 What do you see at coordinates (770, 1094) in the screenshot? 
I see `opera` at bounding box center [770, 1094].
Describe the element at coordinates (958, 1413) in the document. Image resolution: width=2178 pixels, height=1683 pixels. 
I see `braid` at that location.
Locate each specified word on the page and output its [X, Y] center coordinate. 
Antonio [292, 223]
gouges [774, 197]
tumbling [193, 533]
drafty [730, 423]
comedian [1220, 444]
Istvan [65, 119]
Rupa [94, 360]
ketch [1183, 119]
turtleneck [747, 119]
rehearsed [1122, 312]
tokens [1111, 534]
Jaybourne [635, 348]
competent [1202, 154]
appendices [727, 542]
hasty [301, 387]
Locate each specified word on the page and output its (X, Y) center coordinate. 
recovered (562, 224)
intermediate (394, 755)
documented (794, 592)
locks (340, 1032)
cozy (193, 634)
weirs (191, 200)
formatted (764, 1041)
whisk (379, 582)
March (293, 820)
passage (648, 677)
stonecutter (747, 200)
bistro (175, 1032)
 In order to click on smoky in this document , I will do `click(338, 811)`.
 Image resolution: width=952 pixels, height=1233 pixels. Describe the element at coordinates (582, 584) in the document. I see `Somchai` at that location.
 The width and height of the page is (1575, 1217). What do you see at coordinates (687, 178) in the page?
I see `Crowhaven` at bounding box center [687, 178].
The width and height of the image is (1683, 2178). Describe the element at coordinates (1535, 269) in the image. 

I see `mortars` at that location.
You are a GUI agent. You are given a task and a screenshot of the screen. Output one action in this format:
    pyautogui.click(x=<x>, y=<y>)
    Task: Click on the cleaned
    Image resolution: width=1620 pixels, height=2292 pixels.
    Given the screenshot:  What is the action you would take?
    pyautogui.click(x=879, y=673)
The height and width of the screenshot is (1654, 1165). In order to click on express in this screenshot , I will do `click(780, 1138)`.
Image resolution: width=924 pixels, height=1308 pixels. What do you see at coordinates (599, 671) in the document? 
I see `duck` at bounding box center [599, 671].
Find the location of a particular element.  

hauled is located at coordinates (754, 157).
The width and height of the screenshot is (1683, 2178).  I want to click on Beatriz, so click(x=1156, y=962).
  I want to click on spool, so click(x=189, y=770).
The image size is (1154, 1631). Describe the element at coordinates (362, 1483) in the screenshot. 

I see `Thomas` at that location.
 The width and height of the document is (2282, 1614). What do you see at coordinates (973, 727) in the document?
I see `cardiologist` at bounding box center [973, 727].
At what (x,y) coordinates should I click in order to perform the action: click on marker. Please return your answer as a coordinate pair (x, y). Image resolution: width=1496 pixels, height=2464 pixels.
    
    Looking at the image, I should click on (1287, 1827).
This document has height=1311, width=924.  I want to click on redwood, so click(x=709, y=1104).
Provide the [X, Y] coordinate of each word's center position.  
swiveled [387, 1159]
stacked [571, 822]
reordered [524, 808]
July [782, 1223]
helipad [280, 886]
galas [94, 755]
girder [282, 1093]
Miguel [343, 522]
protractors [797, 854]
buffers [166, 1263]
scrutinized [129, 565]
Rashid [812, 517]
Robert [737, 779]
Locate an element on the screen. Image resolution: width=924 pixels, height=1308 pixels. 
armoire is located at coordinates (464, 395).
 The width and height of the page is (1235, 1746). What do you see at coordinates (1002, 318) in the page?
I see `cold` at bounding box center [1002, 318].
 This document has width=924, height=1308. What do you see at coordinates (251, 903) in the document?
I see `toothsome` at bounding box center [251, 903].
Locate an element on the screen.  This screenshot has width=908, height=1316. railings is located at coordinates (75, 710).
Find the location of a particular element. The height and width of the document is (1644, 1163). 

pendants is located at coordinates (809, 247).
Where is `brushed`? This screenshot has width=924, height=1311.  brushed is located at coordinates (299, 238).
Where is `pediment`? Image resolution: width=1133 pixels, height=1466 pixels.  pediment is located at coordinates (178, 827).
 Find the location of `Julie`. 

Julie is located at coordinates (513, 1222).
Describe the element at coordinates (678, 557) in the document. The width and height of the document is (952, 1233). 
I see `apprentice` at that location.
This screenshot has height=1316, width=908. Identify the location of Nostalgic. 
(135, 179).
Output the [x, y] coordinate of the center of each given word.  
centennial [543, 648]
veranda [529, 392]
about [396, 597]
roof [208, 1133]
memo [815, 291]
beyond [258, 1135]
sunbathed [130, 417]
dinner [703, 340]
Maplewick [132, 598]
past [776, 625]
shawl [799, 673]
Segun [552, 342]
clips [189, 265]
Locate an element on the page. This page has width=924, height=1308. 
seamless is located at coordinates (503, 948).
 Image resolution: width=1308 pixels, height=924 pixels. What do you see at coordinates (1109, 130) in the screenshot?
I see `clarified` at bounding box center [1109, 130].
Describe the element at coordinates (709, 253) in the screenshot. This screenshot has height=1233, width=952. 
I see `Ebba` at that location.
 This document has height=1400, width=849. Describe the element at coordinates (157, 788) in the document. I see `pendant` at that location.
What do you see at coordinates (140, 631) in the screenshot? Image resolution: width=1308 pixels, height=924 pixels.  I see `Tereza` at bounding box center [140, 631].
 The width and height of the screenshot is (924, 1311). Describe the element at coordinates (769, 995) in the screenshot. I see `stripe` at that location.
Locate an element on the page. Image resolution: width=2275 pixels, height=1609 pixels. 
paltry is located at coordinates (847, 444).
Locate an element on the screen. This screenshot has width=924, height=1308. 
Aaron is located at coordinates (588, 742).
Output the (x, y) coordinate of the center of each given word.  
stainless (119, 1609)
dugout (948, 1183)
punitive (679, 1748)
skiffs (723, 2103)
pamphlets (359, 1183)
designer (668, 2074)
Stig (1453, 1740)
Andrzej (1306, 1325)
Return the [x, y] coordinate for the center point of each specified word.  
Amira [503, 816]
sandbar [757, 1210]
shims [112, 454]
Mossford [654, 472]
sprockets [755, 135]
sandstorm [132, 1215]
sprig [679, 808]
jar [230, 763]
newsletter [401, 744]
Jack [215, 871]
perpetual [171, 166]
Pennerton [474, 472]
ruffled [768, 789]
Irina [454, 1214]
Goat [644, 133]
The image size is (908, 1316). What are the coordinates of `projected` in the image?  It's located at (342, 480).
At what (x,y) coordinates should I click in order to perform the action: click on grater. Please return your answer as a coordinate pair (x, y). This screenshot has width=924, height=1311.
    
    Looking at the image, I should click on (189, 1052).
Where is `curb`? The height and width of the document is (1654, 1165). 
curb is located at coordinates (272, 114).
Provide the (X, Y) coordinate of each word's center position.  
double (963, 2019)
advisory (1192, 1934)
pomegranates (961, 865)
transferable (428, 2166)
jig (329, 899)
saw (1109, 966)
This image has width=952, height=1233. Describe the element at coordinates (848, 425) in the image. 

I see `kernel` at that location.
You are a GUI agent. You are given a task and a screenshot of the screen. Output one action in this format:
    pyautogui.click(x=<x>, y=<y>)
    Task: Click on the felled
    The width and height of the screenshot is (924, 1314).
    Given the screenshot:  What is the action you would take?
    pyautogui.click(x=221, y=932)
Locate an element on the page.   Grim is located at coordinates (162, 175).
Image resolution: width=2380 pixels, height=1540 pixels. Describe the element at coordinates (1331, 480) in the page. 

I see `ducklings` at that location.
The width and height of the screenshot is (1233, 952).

● ● ● ● ●

REQUEST – Write out the entries verbatim, from the line containing "cozy (193, 634)" through the line containing "stacked [571, 822]", including both of those lines.

OUTPUT BELOW –
cozy (193, 634)
weirs (191, 200)
formatted (764, 1041)
whisk (379, 582)
March (293, 820)
passage (648, 677)
stonecutter (747, 200)
bistro (175, 1032)
 In order to click on smoky in this document , I will do `click(338, 811)`.
 Image resolution: width=952 pixels, height=1233 pixels. Describe the element at coordinates (582, 584) in the document. I see `Somchai` at that location.
 The width and height of the page is (1575, 1217). What do you see at coordinates (687, 178) in the page?
I see `Crowhaven` at bounding box center [687, 178].
The width and height of the image is (1683, 2178). Describe the element at coordinates (1535, 269) in the image. 

I see `mortars` at that location.
You are a GUI agent. You are given a task and a screenshot of the screen. Output one action in this format:
    pyautogui.click(x=<x>, y=<y>)
    Task: Click on the cleaned
    Image resolution: width=1620 pixels, height=2292 pixels.
    Given the screenshot:  What is the action you would take?
    pyautogui.click(x=879, y=673)
The height and width of the screenshot is (1654, 1165). In order to click on express in this screenshot , I will do `click(780, 1138)`.
Image resolution: width=924 pixels, height=1308 pixels. What do you see at coordinates (599, 671) in the document? 
I see `duck` at bounding box center [599, 671].
Find the location of a particular element.  

hauled is located at coordinates (754, 157).
The width and height of the screenshot is (1683, 2178).  I want to click on Beatriz, so click(x=1156, y=962).
  I want to click on spool, so click(x=189, y=770).
The image size is (1154, 1631). Describe the element at coordinates (362, 1483) in the screenshot. 

I see `Thomas` at that location.
 The width and height of the document is (2282, 1614). What do you see at coordinates (973, 727) in the document?
I see `cardiologist` at bounding box center [973, 727].
At what (x,y) coordinates should I click in order to perform the action: click on marker. Please return your answer as a coordinate pair (x, y). Image resolution: width=1496 pixels, height=2464 pixels.
    
    Looking at the image, I should click on (1287, 1827).
This document has height=1311, width=924.  I want to click on redwood, so click(x=709, y=1104).
Provide the [X, Y] coordinate of each word's center position.  
swiveled [387, 1159]
stacked [571, 822]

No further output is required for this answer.